┌──

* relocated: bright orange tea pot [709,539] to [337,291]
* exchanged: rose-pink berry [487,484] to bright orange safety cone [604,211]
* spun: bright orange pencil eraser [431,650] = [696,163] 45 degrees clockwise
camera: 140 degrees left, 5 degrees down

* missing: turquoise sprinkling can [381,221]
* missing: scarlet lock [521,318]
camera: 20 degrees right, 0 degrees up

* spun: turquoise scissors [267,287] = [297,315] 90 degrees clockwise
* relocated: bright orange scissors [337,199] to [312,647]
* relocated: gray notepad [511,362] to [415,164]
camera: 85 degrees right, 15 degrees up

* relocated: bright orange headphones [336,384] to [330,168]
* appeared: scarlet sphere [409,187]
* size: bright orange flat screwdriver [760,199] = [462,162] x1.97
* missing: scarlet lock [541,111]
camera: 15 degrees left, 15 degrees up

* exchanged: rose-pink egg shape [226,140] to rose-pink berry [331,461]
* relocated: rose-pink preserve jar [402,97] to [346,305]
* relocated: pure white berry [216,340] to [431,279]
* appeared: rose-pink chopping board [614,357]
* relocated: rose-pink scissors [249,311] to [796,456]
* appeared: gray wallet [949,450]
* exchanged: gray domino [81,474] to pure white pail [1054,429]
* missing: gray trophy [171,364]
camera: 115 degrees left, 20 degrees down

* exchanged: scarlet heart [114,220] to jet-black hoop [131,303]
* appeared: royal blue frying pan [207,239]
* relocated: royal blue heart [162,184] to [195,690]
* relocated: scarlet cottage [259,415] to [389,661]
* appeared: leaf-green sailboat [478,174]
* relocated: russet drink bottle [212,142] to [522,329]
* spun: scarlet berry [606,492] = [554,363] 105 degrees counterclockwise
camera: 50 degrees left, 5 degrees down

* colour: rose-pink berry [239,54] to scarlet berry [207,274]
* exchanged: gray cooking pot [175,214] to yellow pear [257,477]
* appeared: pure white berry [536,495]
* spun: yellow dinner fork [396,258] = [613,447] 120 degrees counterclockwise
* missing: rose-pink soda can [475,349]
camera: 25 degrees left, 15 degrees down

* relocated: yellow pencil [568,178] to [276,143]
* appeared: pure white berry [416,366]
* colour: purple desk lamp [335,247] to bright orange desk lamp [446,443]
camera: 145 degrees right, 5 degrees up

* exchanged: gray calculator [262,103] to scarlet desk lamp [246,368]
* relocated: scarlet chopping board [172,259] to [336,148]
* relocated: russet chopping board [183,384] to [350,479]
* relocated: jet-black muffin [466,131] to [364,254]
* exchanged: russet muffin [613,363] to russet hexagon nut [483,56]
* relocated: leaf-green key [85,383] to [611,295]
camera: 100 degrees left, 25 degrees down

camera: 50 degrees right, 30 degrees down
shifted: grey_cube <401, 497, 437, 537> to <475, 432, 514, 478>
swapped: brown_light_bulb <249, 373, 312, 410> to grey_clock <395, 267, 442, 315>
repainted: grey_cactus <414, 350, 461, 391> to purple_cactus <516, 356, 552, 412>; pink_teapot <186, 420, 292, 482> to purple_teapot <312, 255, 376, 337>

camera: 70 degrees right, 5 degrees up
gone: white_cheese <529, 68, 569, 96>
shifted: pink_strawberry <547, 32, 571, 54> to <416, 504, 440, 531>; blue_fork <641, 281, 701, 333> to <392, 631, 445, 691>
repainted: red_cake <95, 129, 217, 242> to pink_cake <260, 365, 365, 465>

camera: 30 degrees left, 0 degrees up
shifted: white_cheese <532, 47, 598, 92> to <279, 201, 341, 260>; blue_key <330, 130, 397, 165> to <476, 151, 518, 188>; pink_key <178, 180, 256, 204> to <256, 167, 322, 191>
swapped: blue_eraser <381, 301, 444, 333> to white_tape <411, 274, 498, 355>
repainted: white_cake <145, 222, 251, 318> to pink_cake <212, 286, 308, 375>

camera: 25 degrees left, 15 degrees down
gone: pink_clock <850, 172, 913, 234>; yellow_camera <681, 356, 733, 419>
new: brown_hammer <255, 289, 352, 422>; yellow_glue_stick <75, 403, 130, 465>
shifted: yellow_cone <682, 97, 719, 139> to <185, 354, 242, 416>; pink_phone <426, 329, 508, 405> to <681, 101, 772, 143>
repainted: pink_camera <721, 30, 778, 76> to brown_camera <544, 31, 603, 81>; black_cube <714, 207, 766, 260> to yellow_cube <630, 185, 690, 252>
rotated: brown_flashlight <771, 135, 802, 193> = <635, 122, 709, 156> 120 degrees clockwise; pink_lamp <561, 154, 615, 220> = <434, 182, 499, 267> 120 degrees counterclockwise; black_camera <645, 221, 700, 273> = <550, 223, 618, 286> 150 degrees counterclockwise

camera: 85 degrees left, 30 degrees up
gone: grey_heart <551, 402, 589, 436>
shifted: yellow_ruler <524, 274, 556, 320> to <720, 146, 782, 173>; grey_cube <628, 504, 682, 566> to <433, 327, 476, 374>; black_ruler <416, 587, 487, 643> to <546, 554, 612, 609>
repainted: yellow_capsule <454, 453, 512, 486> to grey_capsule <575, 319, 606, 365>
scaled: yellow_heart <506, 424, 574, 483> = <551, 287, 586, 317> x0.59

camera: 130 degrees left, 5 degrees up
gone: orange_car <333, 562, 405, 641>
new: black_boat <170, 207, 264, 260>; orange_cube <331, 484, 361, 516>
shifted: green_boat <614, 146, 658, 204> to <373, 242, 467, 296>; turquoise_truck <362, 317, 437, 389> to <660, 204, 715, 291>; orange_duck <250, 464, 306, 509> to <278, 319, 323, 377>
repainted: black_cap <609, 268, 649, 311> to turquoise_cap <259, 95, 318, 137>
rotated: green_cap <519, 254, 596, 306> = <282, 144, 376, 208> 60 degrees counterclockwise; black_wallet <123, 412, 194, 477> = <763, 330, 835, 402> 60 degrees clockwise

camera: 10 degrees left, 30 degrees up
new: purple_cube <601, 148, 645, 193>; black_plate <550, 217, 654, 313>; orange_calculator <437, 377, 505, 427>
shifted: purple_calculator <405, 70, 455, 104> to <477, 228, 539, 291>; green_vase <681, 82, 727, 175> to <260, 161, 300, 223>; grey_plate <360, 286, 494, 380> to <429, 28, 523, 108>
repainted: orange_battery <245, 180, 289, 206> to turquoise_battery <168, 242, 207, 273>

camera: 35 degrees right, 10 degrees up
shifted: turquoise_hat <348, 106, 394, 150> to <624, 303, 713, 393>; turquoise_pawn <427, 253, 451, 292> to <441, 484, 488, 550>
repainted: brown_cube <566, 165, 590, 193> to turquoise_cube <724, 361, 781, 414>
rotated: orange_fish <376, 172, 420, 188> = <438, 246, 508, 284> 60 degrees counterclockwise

└──

Assignment ▸
Find and copy each line above that includes the string "shifted".

Answer box ▸
shifted: grey_cube <401, 497, 437, 537> to <475, 432, 514, 478>
shifted: pink_strawberry <547, 32, 571, 54> to <416, 504, 440, 531>; blue_fork <641, 281, 701, 333> to <392, 631, 445, 691>
shifted: white_cheese <532, 47, 598, 92> to <279, 201, 341, 260>; blue_key <330, 130, 397, 165> to <476, 151, 518, 188>; pink_key <178, 180, 256, 204> to <256, 167, 322, 191>
shifted: yellow_cone <682, 97, 719, 139> to <185, 354, 242, 416>; pink_phone <426, 329, 508, 405> to <681, 101, 772, 143>
shifted: yellow_ruler <524, 274, 556, 320> to <720, 146, 782, 173>; grey_cube <628, 504, 682, 566> to <433, 327, 476, 374>; black_ruler <416, 587, 487, 643> to <546, 554, 612, 609>
shifted: green_boat <614, 146, 658, 204> to <373, 242, 467, 296>; turquoise_truck <362, 317, 437, 389> to <660, 204, 715, 291>; orange_duck <250, 464, 306, 509> to <278, 319, 323, 377>
shifted: purple_calculator <405, 70, 455, 104> to <477, 228, 539, 291>; green_vase <681, 82, 727, 175> to <260, 161, 300, 223>; grey_plate <360, 286, 494, 380> to <429, 28, 523, 108>
shifted: turquoise_hat <348, 106, 394, 150> to <624, 303, 713, 393>; turquoise_pawn <427, 253, 451, 292> to <441, 484, 488, 550>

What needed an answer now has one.